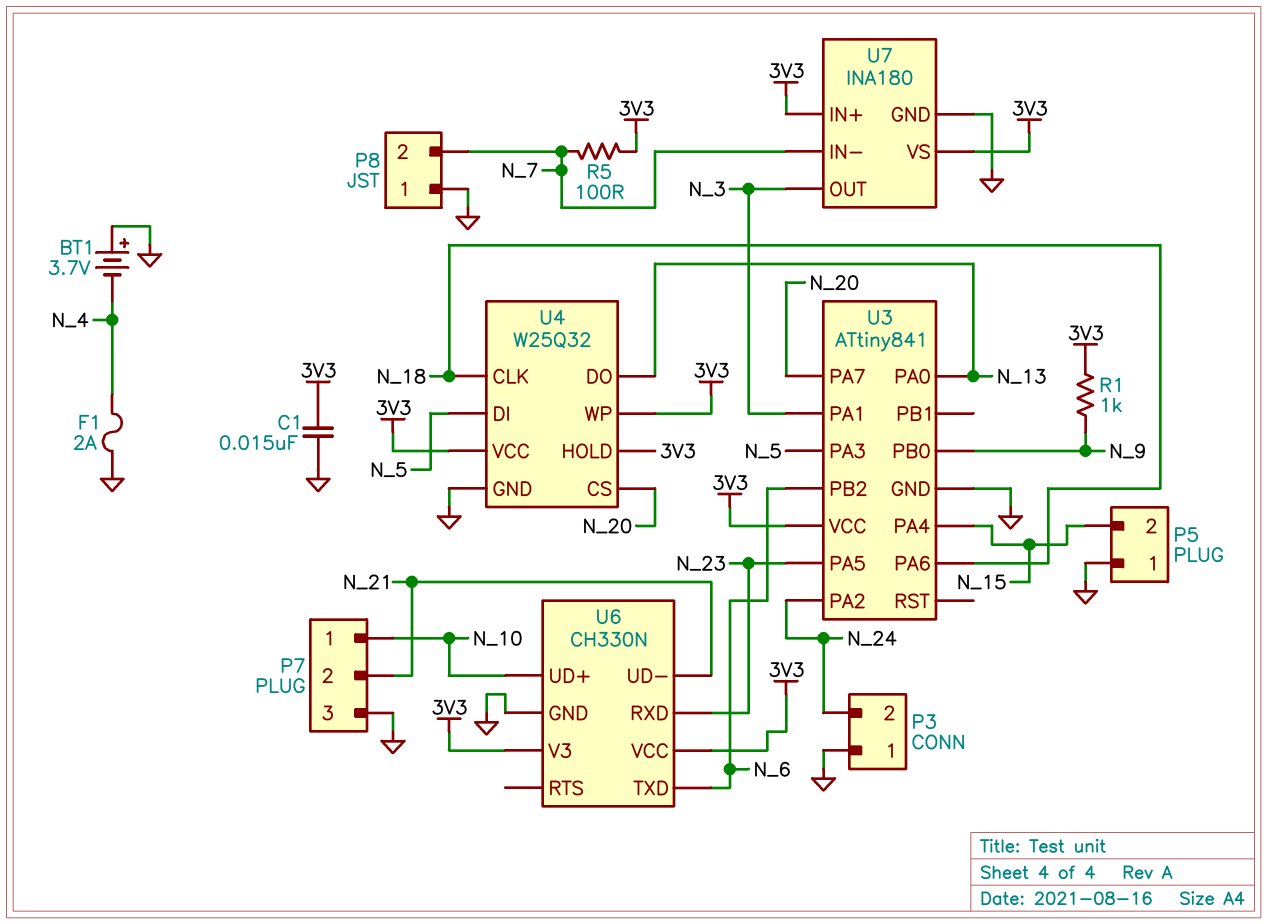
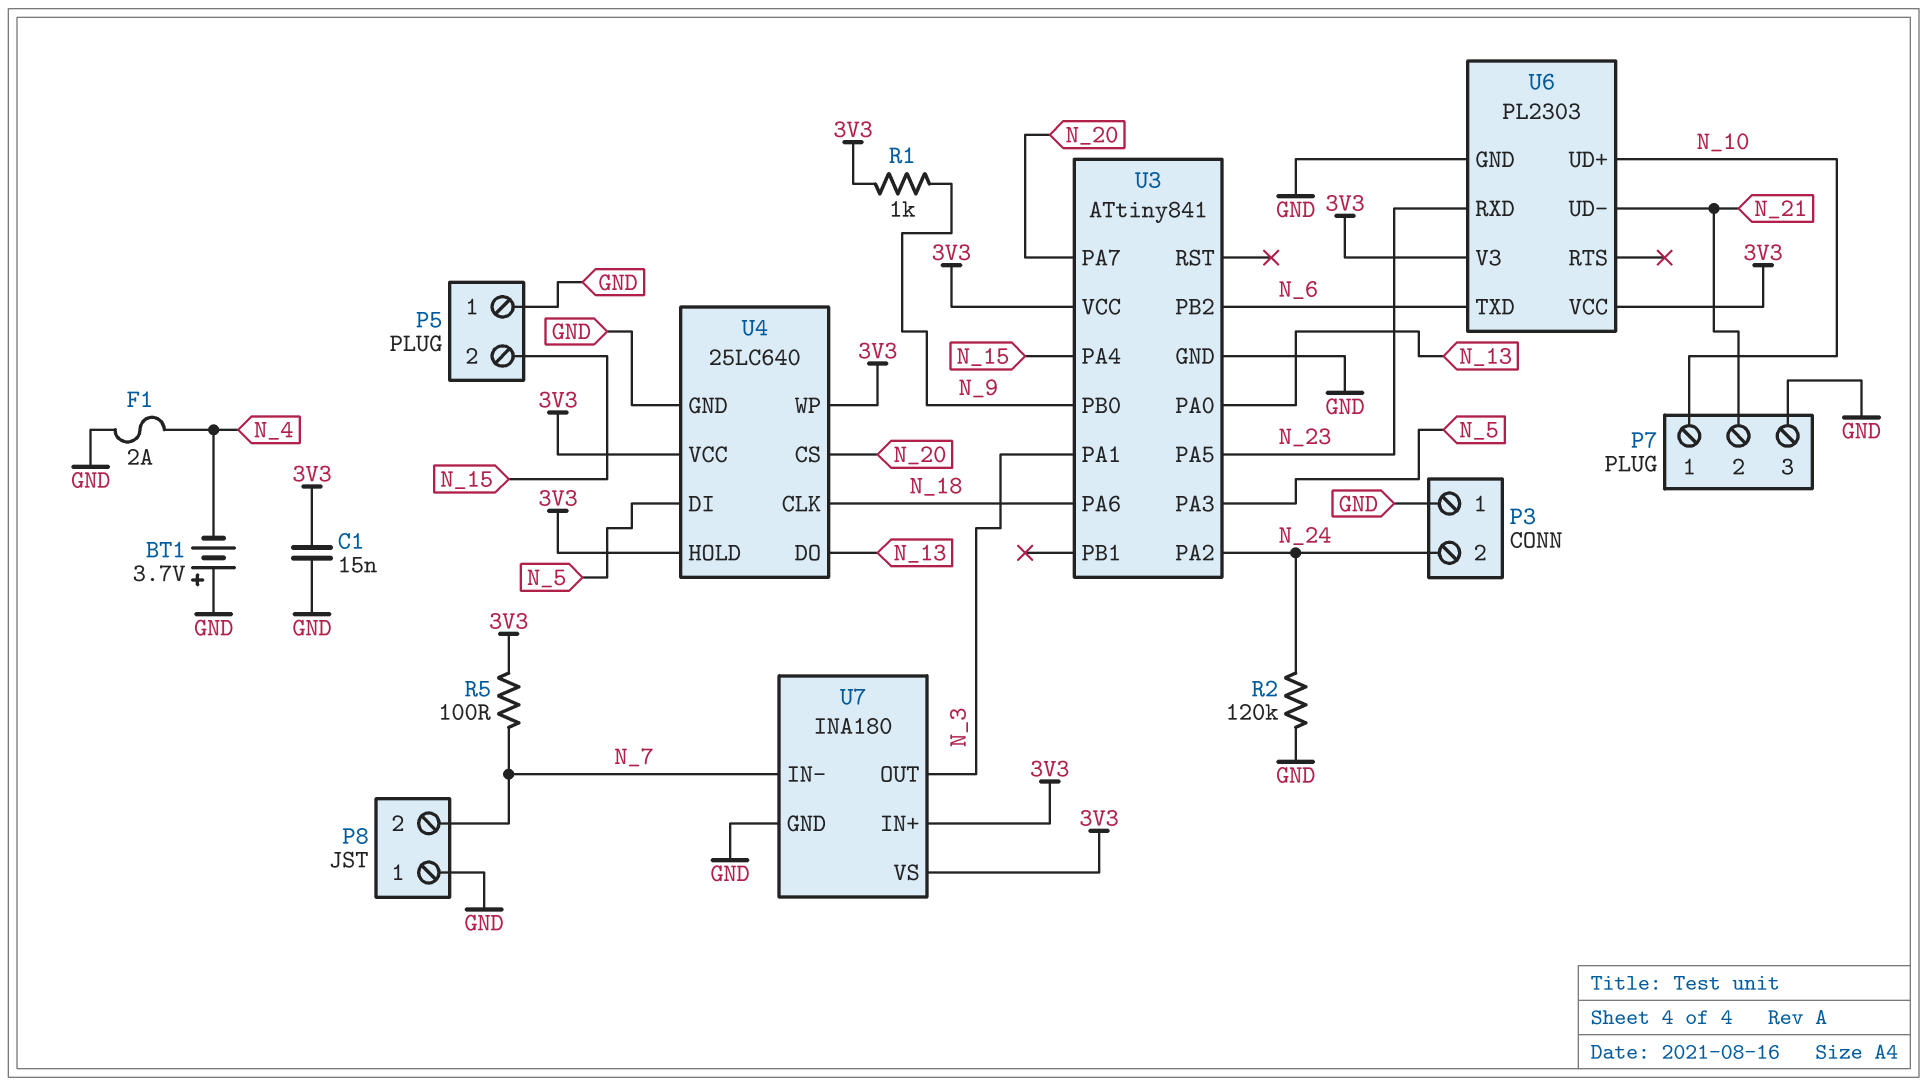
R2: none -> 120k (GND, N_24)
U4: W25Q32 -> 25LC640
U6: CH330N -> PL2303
--
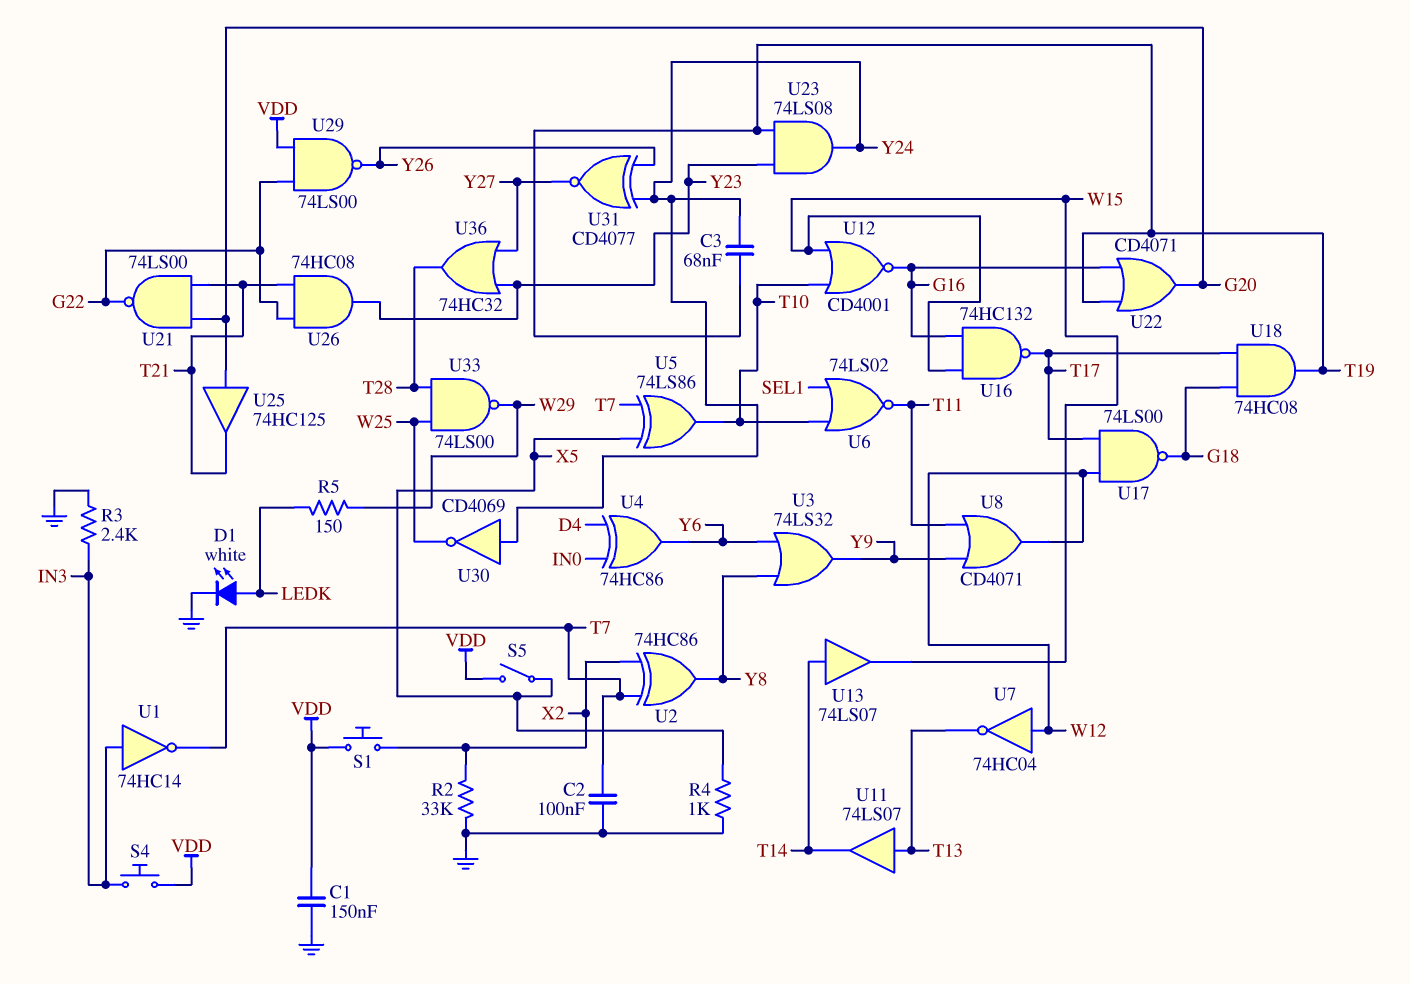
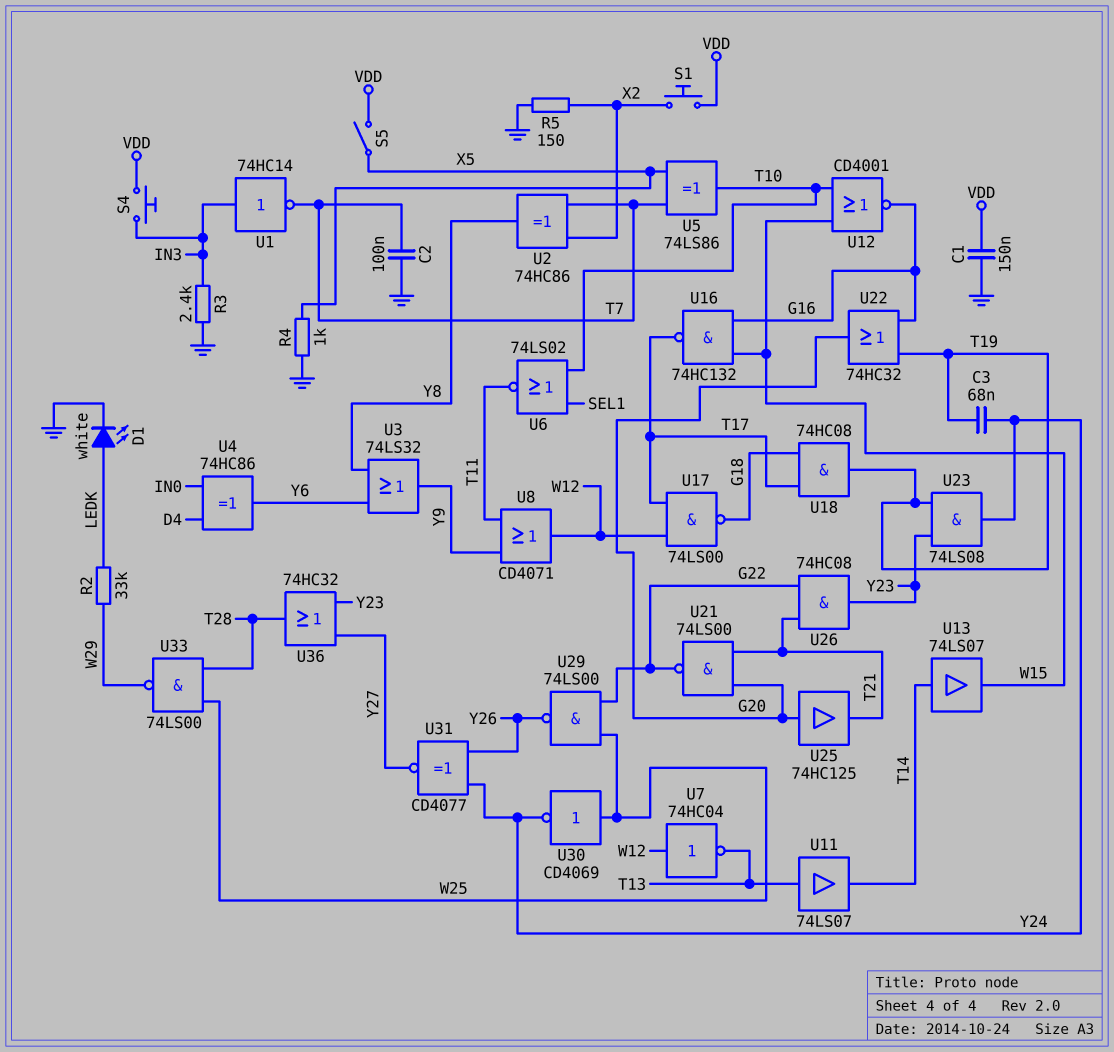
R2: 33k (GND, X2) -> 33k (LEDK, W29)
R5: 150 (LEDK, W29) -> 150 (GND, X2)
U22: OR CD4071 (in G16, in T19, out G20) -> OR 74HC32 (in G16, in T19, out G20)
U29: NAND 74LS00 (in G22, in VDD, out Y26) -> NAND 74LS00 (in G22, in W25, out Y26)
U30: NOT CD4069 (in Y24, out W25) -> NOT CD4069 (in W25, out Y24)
---
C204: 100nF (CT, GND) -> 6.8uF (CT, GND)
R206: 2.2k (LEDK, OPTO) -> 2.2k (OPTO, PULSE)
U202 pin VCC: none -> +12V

What is expected -> Please give back exactly the lines of this listing beginning at the line with "R2: none -> 120k (GND, N_24)" and ending with the line with "U6: CH330N -> PL2303", both included, and nothing else.

Solution to this exercise ->
R2: none -> 120k (GND, N_24)
U4: W25Q32 -> 25LC640
U6: CH330N -> PL2303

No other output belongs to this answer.